TO DO >> An exact transcription of the entries is required, with no images included.

■ ■ ■ ■

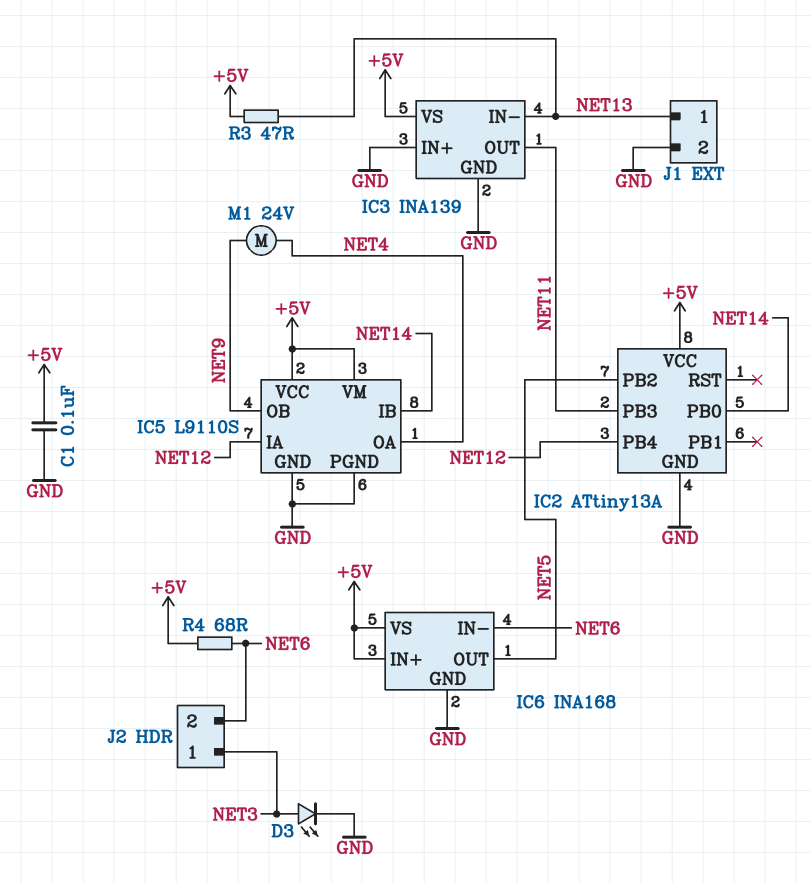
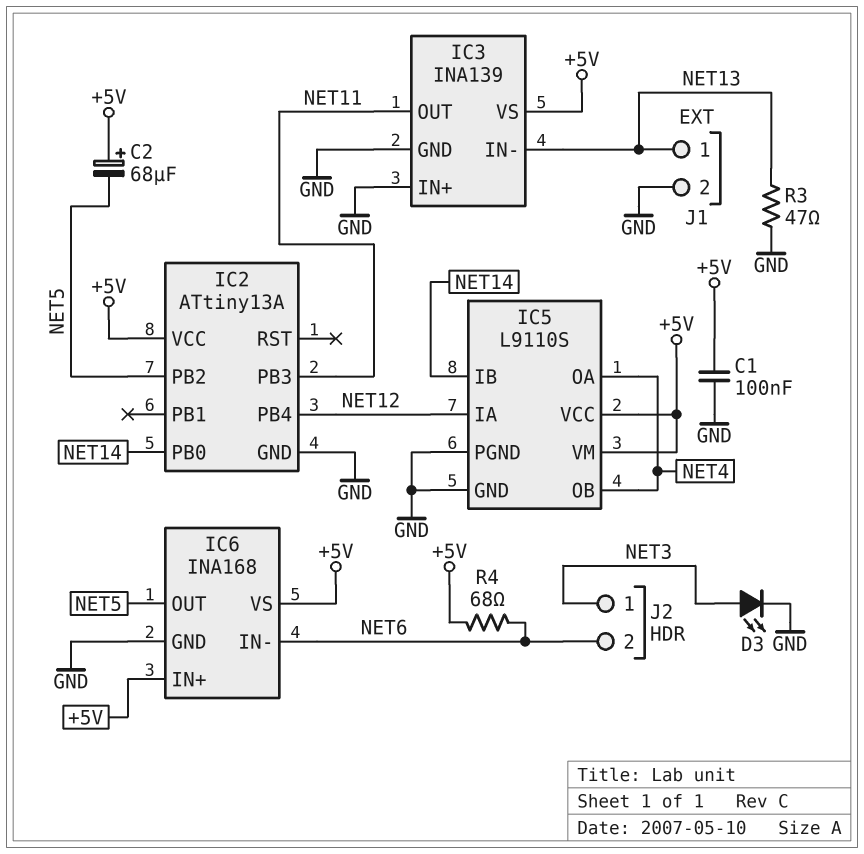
C2: none -> 68uF (plus +5V, minus NET5)
IC5 pin OB: NET9 -> NET4
M1: motor 24V (NET4, NET9) -> none
R3: 47 (+5V, NET13) -> 47 (GND, NET13)

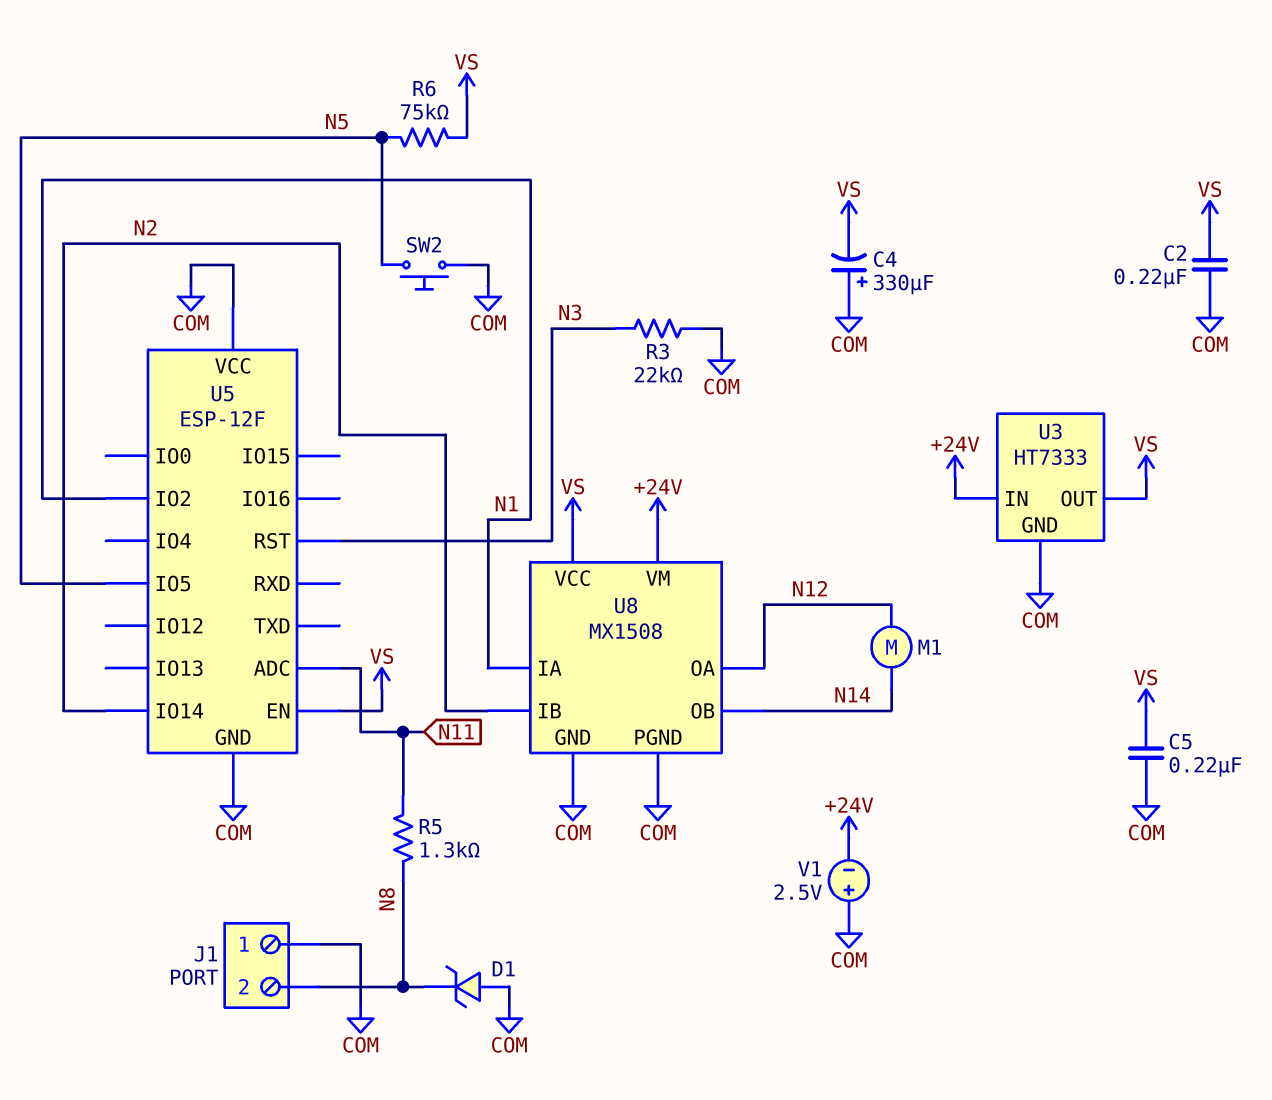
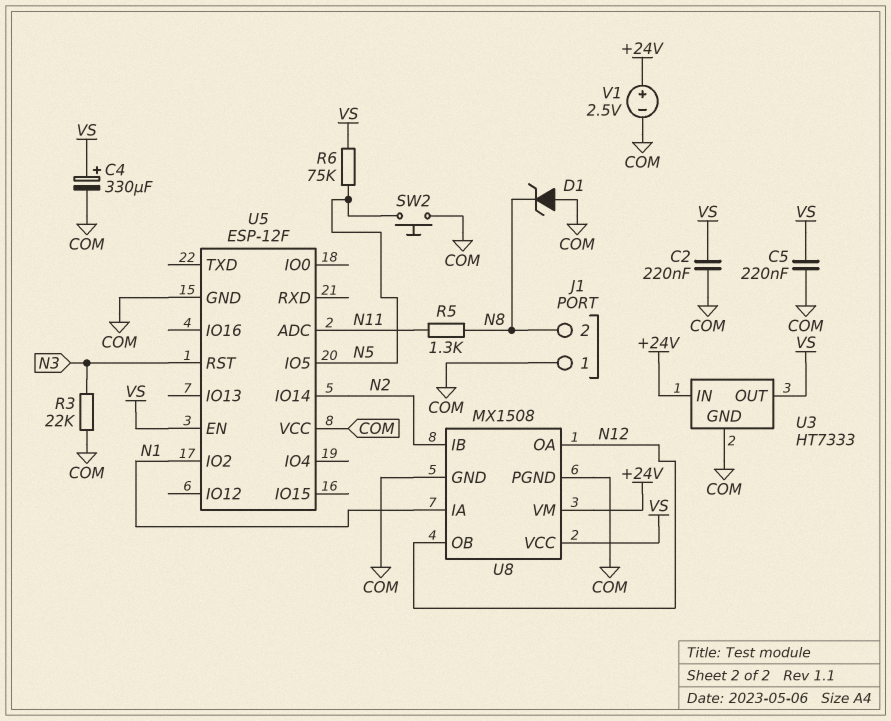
C4: 330uF (plus COM, minus VS) -> 330uF (plus VS, minus COM)
M1: motor (N12, N14) -> none
U8 pin OB: N14 -> N12
V1: 2.5V (plus COM, minus +24V) -> 2.5V (plus +24V, minus COM)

■ ■ ■ ■

SOLUTION TO THIS EXERCISE >>
C2: none -> 68uF (plus +5V, minus NET5)
IC5 pin OB: NET9 -> NET4
M1: motor 24V (NET4, NET9) -> none
R3: 47 (+5V, NET13) -> 47 (GND, NET13)

C4: 330uF (plus COM, minus VS) -> 330uF (plus VS, minus COM)
M1: motor (N12, N14) -> none
U8 pin OB: N14 -> N12
V1: 2.5V (plus COM, minus +24V) -> 2.5V (plus +24V, minus COM)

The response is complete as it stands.